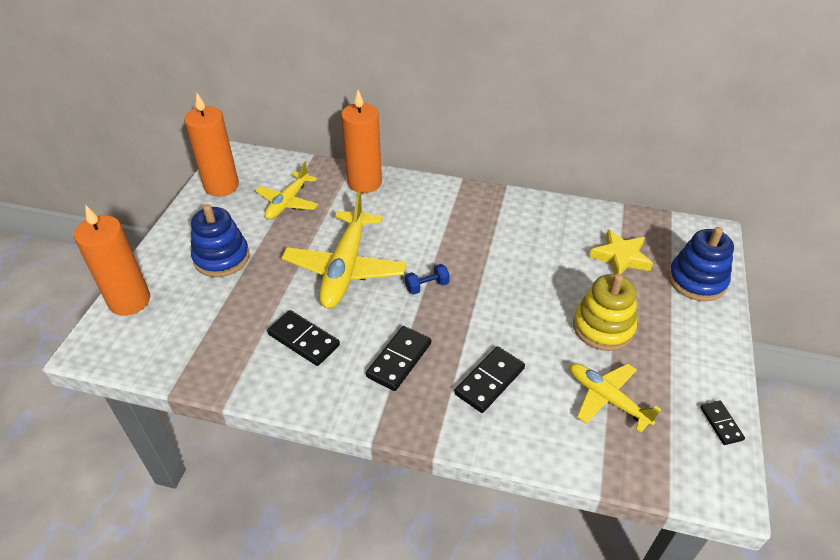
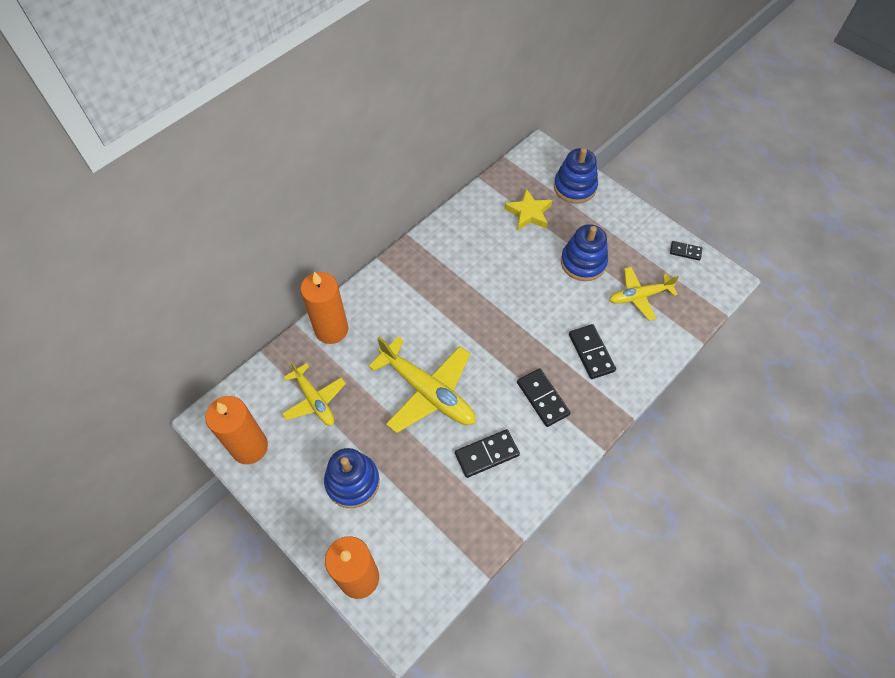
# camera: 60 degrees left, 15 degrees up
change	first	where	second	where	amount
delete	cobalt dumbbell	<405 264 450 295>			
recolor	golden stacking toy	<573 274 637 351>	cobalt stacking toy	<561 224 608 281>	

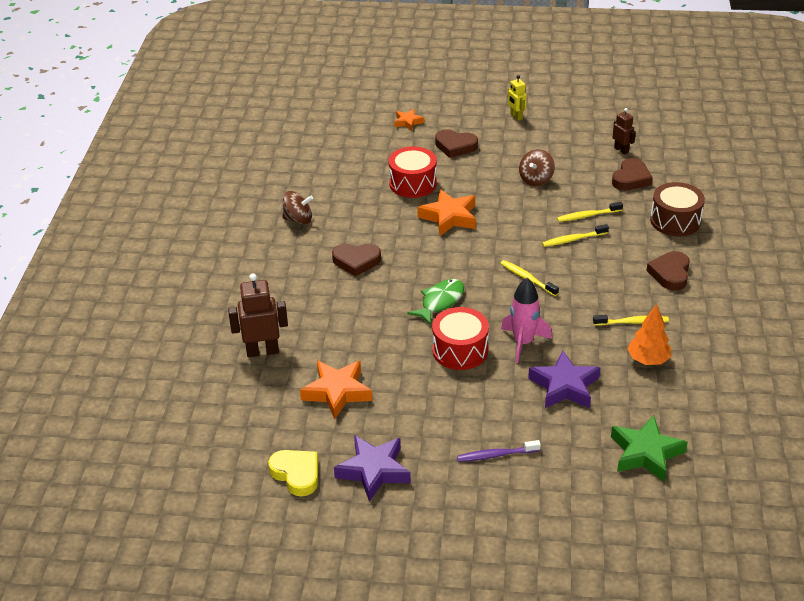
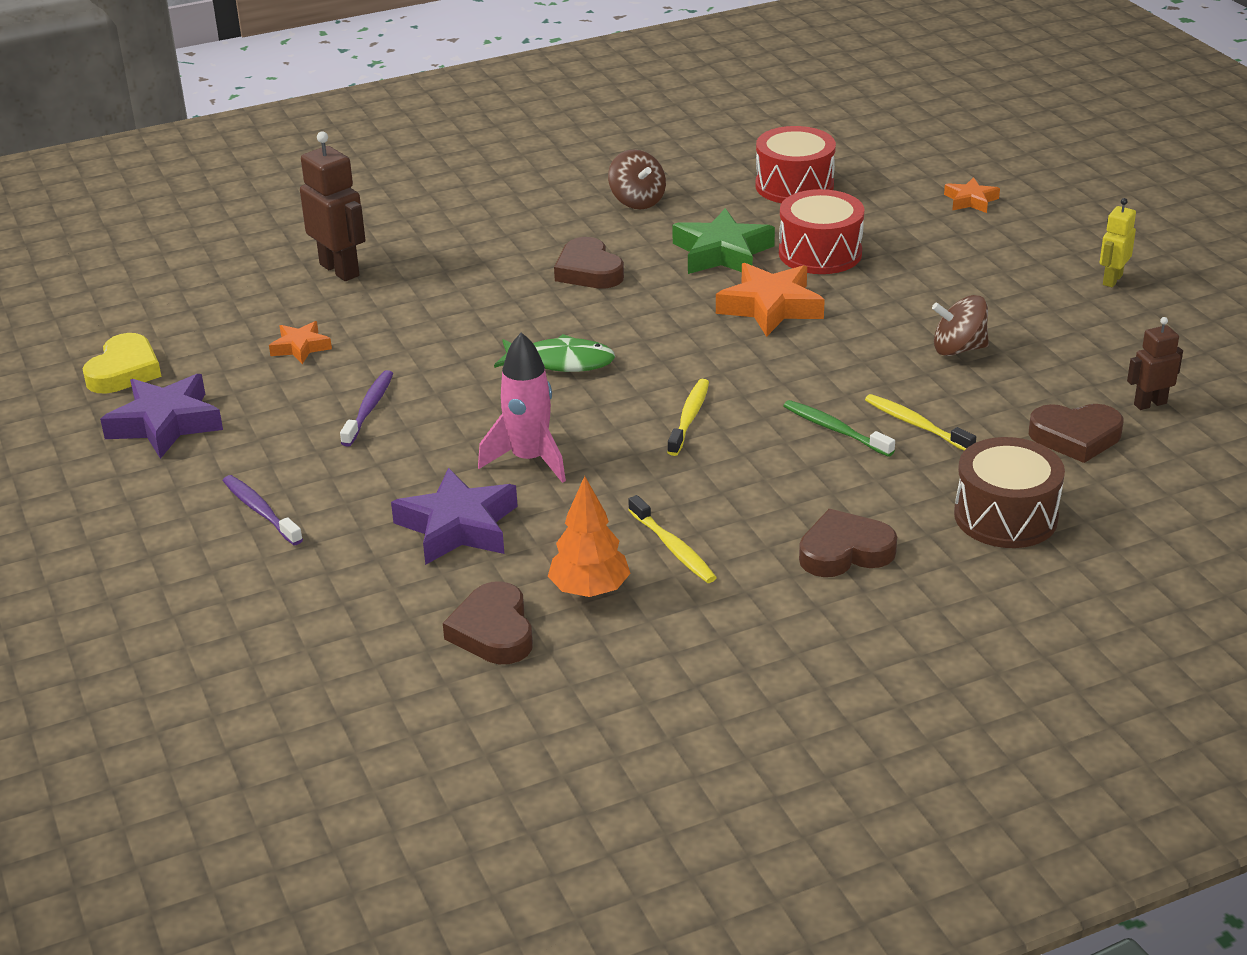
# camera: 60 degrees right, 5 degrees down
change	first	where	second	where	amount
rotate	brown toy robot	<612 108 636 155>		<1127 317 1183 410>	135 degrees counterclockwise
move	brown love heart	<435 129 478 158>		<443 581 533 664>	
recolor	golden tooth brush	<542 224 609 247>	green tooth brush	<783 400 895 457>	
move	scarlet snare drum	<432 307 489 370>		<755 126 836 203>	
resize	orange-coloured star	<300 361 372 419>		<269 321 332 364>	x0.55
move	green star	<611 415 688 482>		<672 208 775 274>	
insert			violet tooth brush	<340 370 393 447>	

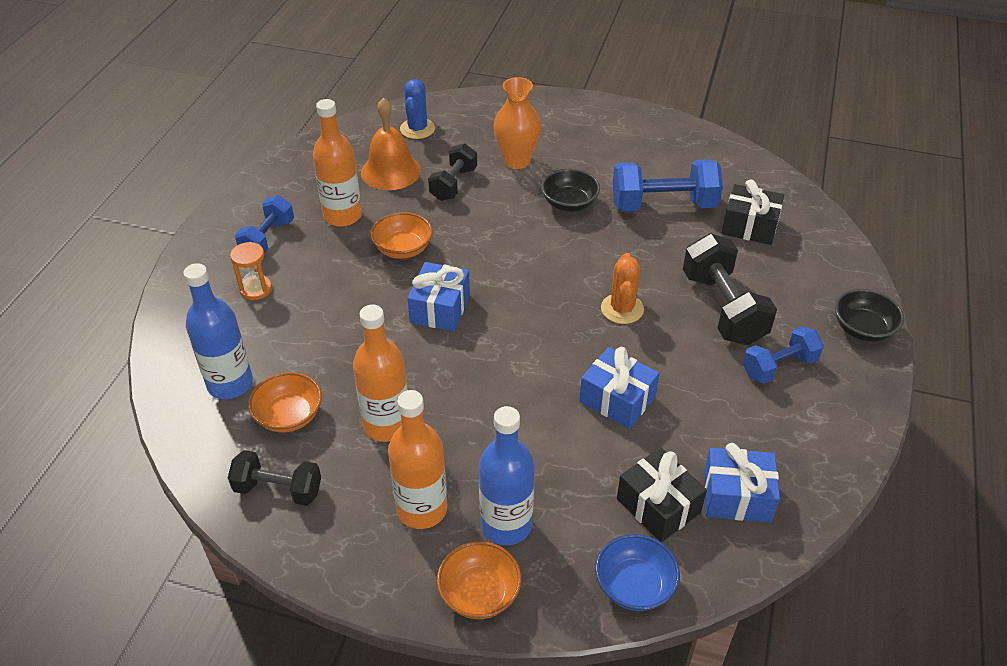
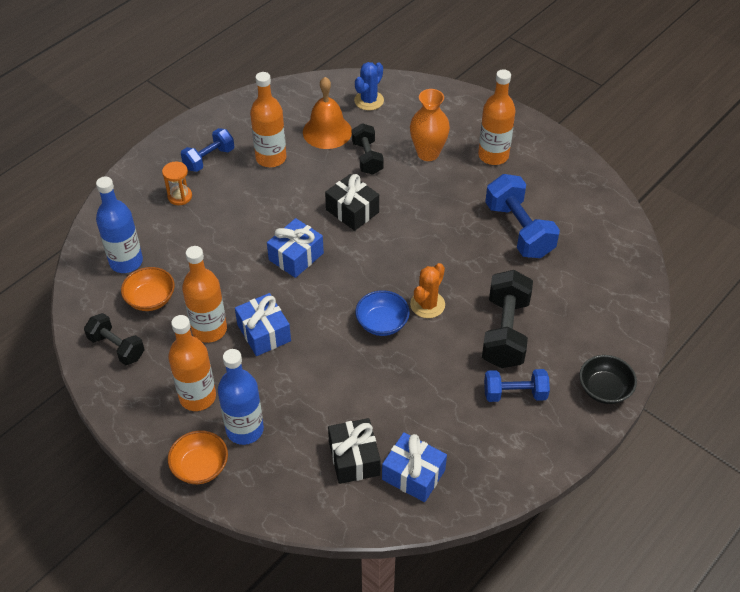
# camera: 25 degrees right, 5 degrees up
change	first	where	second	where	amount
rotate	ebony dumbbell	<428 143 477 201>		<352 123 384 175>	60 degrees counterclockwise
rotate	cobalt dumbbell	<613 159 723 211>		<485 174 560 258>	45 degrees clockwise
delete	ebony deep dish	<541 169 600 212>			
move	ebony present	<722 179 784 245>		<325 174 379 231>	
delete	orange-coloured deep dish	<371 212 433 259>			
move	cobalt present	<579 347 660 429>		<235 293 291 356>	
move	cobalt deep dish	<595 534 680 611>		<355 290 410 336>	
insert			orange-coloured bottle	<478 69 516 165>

────────────────

Each entry above is to be written out again unchanged, apart from the pictures, which are left out.

# camera: 60 degrees left, 15 degrees up
change	first	where	second	where	amount
delete	cobalt dumbbell	<405 264 450 295>			
recolor	golden stacking toy	<573 274 637 351>	cobalt stacking toy	<561 224 608 281>	

# camera: 60 degrees right, 5 degrees down
change	first	where	second	where	amount
rotate	brown toy robot	<612 108 636 155>		<1127 317 1183 410>	135 degrees counterclockwise
move	brown love heart	<435 129 478 158>		<443 581 533 664>	
recolor	golden tooth brush	<542 224 609 247>	green tooth brush	<783 400 895 457>	
move	scarlet snare drum	<432 307 489 370>		<755 126 836 203>	
resize	orange-coloured star	<300 361 372 419>		<269 321 332 364>	x0.55
move	green star	<611 415 688 482>		<672 208 775 274>	
insert			violet tooth brush	<340 370 393 447>	

# camera: 25 degrees right, 5 degrees up
change	first	where	second	where	amount
rotate	ebony dumbbell	<428 143 477 201>		<352 123 384 175>	60 degrees counterclockwise
rotate	cobalt dumbbell	<613 159 723 211>		<485 174 560 258>	45 degrees clockwise
delete	ebony deep dish	<541 169 600 212>			
move	ebony present	<722 179 784 245>		<325 174 379 231>	
delete	orange-coloured deep dish	<371 212 433 259>			
move	cobalt present	<579 347 660 429>		<235 293 291 356>	
move	cobalt deep dish	<595 534 680 611>		<355 290 410 336>	
insert			orange-coloured bottle	<478 69 516 165>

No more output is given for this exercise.